> Task goal
Print the records below verbatim.

Records for the exercise Start Marker

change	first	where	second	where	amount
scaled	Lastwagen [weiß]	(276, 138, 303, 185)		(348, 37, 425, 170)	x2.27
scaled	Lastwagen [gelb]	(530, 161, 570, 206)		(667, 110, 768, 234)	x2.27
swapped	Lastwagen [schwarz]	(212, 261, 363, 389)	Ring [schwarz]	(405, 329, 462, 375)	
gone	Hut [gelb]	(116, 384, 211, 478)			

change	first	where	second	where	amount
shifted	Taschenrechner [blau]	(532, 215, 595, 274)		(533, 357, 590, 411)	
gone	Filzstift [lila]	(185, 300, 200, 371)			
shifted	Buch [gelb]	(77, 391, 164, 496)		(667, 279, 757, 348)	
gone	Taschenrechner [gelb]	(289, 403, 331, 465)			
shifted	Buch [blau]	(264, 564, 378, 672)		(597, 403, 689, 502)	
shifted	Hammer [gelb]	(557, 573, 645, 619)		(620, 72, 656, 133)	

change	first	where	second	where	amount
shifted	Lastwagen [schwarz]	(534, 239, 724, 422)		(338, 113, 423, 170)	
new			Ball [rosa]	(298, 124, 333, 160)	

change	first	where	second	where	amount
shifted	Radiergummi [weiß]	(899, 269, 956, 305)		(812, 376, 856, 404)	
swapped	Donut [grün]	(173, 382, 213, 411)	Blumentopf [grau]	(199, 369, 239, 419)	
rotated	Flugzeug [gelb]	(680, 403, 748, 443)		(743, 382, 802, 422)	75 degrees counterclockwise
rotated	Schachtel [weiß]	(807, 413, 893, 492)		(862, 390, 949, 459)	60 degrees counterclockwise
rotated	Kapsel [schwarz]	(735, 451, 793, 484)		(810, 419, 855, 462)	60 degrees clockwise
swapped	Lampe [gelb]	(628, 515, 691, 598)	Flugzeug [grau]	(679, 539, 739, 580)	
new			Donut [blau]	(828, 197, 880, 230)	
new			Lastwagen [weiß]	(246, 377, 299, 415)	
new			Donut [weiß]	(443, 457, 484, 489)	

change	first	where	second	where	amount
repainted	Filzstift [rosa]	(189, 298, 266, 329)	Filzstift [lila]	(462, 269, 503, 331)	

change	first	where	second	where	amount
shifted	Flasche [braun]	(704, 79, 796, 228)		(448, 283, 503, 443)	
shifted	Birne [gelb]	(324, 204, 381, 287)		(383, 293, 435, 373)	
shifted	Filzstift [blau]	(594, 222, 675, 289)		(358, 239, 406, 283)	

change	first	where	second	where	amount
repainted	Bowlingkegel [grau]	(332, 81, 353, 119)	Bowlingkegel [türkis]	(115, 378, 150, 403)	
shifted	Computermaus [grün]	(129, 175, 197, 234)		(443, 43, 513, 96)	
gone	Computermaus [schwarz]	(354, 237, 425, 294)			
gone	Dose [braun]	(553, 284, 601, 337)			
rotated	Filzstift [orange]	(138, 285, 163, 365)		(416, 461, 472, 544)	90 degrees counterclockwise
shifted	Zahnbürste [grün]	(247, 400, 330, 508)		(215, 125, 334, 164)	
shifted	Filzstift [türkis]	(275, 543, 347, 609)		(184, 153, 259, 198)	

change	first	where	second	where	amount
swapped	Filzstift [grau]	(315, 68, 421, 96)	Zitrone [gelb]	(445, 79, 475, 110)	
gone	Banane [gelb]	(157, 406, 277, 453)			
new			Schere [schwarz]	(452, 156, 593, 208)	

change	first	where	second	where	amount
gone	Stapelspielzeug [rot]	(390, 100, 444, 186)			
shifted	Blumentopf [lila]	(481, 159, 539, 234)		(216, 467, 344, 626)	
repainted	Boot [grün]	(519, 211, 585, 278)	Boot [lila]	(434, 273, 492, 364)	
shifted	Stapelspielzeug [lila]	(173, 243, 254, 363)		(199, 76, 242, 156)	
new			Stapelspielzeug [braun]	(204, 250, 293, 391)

Records for the exercise End Marker

> Problem solution
change	first	where	second	where	amount
scaled	Lastwagen [weiß]	(276, 138, 303, 185)		(348, 37, 425, 170)	x2.27
scaled	Lastwagen [gelb]	(530, 161, 570, 206)		(667, 110, 768, 234)	x2.27
swapped	Lastwagen [schwarz]	(212, 261, 363, 389)	Ring [schwarz]	(405, 329, 462, 375)	
gone	Hut [gelb]	(116, 384, 211, 478)			

change	first	where	second	where	amount
shifted	Taschenrechner [blau]	(532, 215, 595, 274)		(533, 357, 590, 411)	
gone	Filzstift [lila]	(185, 300, 200, 371)			
shifted	Buch [gelb]	(77, 391, 164, 496)		(667, 279, 757, 348)	
gone	Taschenrechner [gelb]	(289, 403, 331, 465)			
shifted	Buch [blau]	(264, 564, 378, 672)		(597, 403, 689, 502)	
shifted	Hammer [gelb]	(557, 573, 645, 619)		(620, 72, 656, 133)	

change	first	where	second	where	amount
shifted	Lastwagen [schwarz]	(534, 239, 724, 422)		(338, 113, 423, 170)	
new			Ball [rosa]	(298, 124, 333, 160)	

change	first	where	second	where	amount
shifted	Radiergummi [weiß]	(899, 269, 956, 305)		(812, 376, 856, 404)	
swapped	Donut [grün]	(173, 382, 213, 411)	Blumentopf [grau]	(199, 369, 239, 419)	
rotated	Flugzeug [gelb]	(680, 403, 748, 443)		(743, 382, 802, 422)	75 degrees counterclockwise
rotated	Schachtel [weiß]	(807, 413, 893, 492)		(862, 390, 949, 459)	60 degrees counterclockwise
rotated	Kapsel [schwarz]	(735, 451, 793, 484)		(810, 419, 855, 462)	60 degrees clockwise
swapped	Lampe [gelb]	(628, 515, 691, 598)	Flugzeug [grau]	(679, 539, 739, 580)	
new			Donut [blau]	(828, 197, 880, 230)	
new			Lastwagen [weiß]	(246, 377, 299, 415)	
new			Donut [weiß]	(443, 457, 484, 489)	

change	first	where	second	where	amount
repainted	Filzstift [rosa]	(189, 298, 266, 329)	Filzstift [lila]	(462, 269, 503, 331)	

change	first	where	second	where	amount
shifted	Flasche [braun]	(704, 79, 796, 228)		(448, 283, 503, 443)	
shifted	Birne [gelb]	(324, 204, 381, 287)		(383, 293, 435, 373)	
shifted	Filzstift [blau]	(594, 222, 675, 289)		(358, 239, 406, 283)	

change	first	where	second	where	amount
repainted	Bowlingkegel [grau]	(332, 81, 353, 119)	Bowlingkegel [türkis]	(115, 378, 150, 403)	
shifted	Computermaus [grün]	(129, 175, 197, 234)		(443, 43, 513, 96)	
gone	Computermaus [schwarz]	(354, 237, 425, 294)			
gone	Dose [braun]	(553, 284, 601, 337)			
rotated	Filzstift [orange]	(138, 285, 163, 365)		(416, 461, 472, 544)	90 degrees counterclockwise
shifted	Zahnbürste [grün]	(247, 400, 330, 508)		(215, 125, 334, 164)	
shifted	Filzstift [türkis]	(275, 543, 347, 609)		(184, 153, 259, 198)	

change	first	where	second	where	amount
swapped	Filzstift [grau]	(315, 68, 421, 96)	Zitrone [gelb]	(445, 79, 475, 110)	
gone	Banane [gelb]	(157, 406, 277, 453)			
new			Schere [schwarz]	(452, 156, 593, 208)	

change	first	where	second	where	amount
gone	Stapelspielzeug [rot]	(390, 100, 444, 186)			
shifted	Blumentopf [lila]	(481, 159, 539, 234)		(216, 467, 344, 626)	
repainted	Boot [grün]	(519, 211, 585, 278)	Boot [lila]	(434, 273, 492, 364)	
shifted	Stapelspielzeug [lila]	(173, 243, 254, 363)		(199, 76, 242, 156)	
new			Stapelspielzeug [braun]	(204, 250, 293, 391)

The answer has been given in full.